*** Opening of Provided material ***
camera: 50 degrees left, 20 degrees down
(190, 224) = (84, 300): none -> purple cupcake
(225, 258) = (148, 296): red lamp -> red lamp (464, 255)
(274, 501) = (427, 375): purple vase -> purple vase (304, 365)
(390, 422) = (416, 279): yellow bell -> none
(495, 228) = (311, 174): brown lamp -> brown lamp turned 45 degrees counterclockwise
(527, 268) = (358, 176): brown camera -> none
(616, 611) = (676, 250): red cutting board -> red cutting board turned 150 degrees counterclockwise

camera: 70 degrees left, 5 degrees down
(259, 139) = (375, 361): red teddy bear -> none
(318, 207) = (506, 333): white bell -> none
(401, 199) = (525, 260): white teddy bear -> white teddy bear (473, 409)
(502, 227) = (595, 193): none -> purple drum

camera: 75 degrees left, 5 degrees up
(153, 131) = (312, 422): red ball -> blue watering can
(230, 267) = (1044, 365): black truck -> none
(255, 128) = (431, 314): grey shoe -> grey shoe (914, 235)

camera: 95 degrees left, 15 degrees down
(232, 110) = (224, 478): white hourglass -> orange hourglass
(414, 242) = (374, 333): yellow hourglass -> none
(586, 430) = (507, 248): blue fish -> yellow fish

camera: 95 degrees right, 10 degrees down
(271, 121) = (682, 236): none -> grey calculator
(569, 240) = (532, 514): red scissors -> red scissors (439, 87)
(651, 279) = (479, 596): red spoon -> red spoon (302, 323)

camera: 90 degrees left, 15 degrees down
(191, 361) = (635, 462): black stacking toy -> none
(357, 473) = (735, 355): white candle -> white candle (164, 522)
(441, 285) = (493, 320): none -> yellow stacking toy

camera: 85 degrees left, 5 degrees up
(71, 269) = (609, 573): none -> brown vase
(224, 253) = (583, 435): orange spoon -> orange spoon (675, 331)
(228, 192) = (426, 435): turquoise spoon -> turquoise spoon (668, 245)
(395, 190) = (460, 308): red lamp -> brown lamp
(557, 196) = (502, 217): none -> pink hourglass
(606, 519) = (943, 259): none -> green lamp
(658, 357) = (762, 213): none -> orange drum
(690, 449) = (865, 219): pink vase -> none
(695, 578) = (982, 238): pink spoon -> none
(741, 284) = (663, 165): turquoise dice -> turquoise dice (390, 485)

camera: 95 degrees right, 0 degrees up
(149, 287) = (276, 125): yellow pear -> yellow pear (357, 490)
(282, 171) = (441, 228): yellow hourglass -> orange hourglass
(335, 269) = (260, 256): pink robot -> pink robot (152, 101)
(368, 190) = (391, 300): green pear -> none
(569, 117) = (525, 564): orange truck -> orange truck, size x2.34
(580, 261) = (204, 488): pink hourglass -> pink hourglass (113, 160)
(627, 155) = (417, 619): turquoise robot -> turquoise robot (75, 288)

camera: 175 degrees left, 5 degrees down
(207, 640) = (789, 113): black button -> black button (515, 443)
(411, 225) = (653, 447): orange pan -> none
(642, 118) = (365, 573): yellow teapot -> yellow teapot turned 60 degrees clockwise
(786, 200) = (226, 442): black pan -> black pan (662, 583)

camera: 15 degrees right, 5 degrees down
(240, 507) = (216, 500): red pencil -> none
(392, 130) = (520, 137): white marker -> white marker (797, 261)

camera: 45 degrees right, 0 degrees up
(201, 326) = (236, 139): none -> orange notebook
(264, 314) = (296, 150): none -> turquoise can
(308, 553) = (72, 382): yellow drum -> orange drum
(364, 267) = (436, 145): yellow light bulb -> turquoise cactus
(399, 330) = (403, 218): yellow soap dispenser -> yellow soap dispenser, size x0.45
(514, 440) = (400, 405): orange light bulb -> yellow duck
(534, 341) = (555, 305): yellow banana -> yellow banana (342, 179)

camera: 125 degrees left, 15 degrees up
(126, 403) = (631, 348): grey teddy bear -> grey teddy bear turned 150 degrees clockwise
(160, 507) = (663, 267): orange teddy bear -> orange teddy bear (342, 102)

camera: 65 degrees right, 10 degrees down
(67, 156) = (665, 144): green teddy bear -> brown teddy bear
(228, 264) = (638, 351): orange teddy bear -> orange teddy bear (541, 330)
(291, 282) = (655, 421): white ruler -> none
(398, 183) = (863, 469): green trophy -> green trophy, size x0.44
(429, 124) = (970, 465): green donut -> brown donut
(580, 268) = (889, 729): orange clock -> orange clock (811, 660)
*** Close of Provided material ***
■ Aim of the exercise
Write out only the lines that run from the line containing "(658, 357) = (762, 213): none -> orange drum" through the line containing "(282, 171) = (441, 228): yellow", both included, exactly as they appear above.

■ Reply
(658, 357) = (762, 213): none -> orange drum
(690, 449) = (865, 219): pink vase -> none
(695, 578) = (982, 238): pink spoon -> none
(741, 284) = (663, 165): turquoise dice -> turquoise dice (390, 485)

camera: 95 degrees right, 0 degrees up
(149, 287) = (276, 125): yellow pear -> yellow pear (357, 490)
(282, 171) = (441, 228): yellow hourglass -> orange hourglass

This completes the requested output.